PROBLEM TO WORK ON: Please filter the entries and return only the lines that include "yellow".

Scene change data:
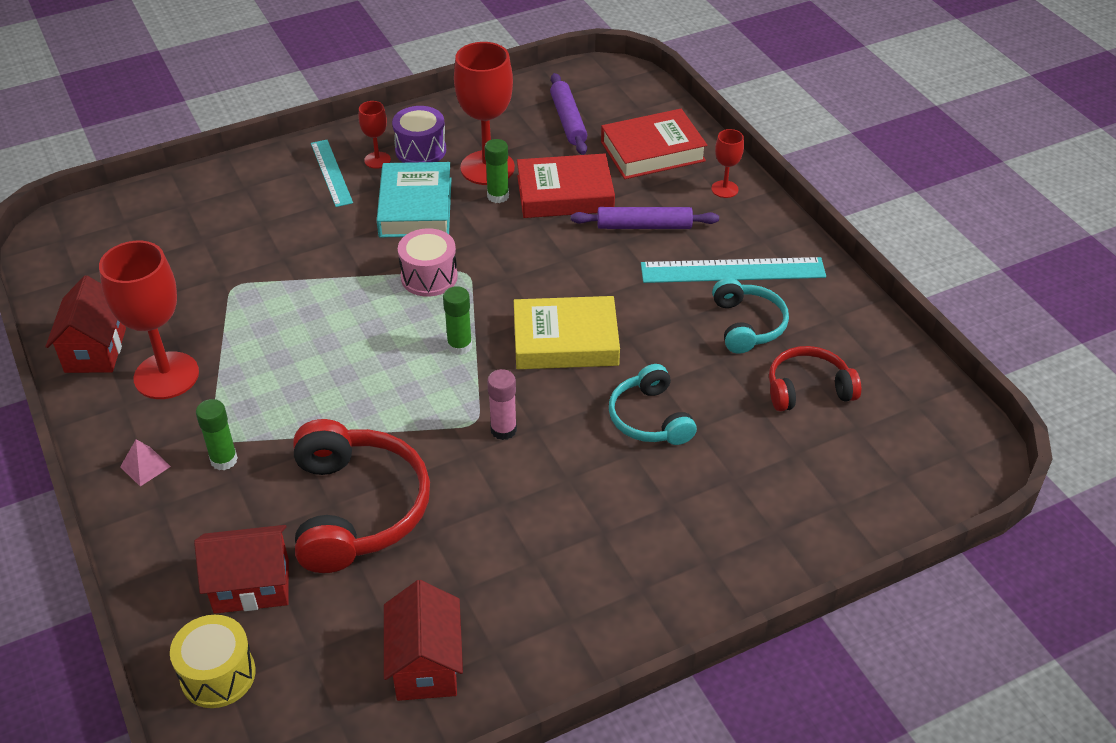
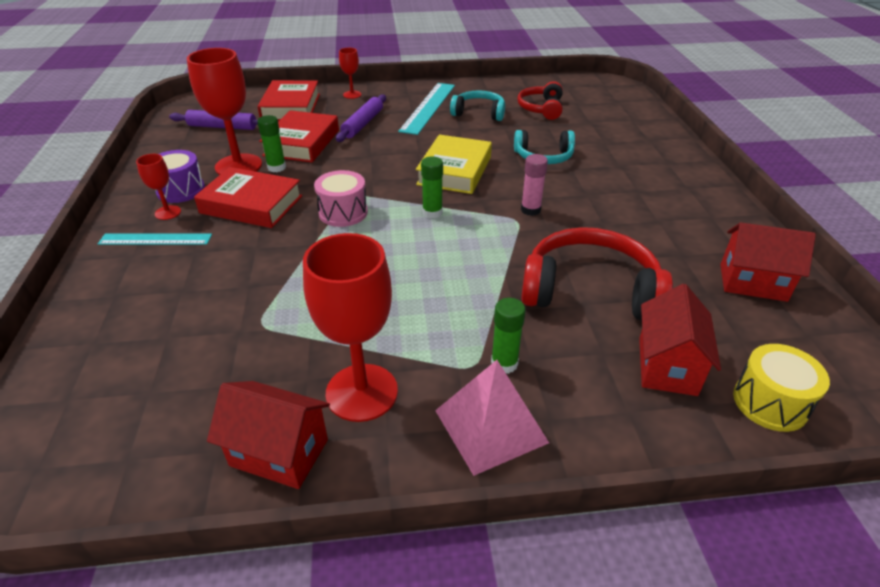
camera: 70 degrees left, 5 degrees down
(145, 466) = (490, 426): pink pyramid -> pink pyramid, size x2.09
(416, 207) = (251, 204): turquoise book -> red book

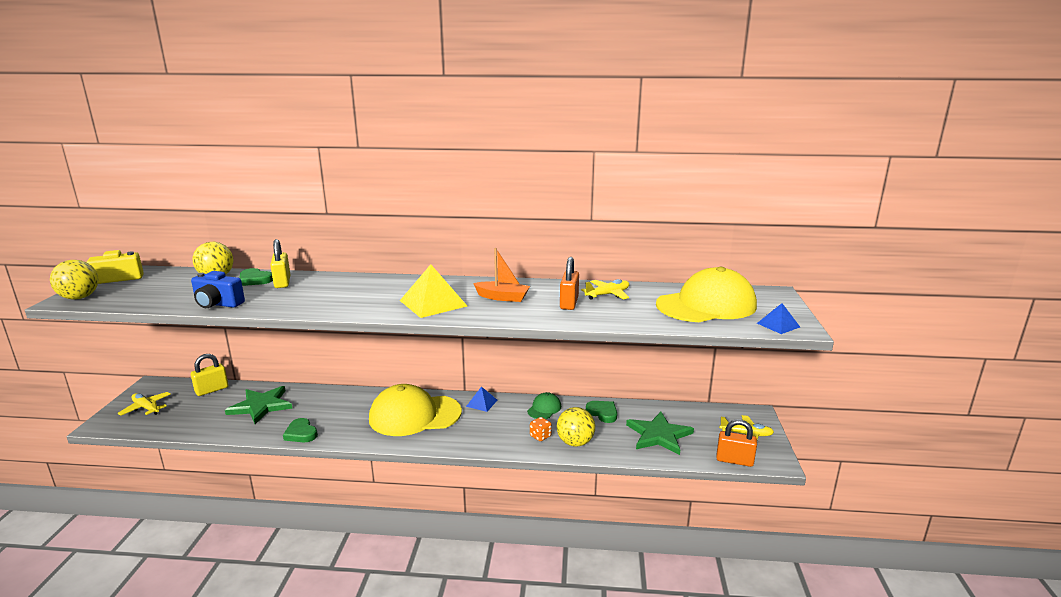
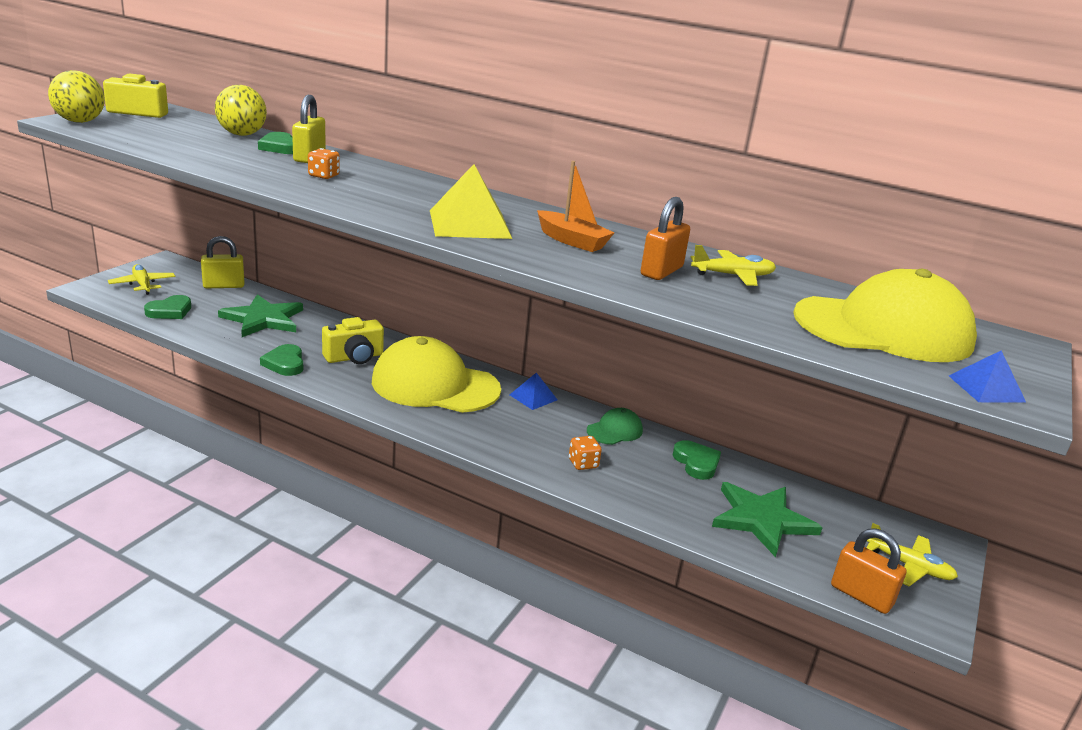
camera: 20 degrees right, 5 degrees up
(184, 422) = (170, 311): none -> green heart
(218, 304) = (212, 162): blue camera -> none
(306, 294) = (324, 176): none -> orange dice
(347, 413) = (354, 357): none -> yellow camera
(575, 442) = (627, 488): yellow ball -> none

RESPONSE TO THIS TASK:
(347, 413) = (354, 357): none -> yellow camera
(575, 442) = (627, 488): yellow ball -> none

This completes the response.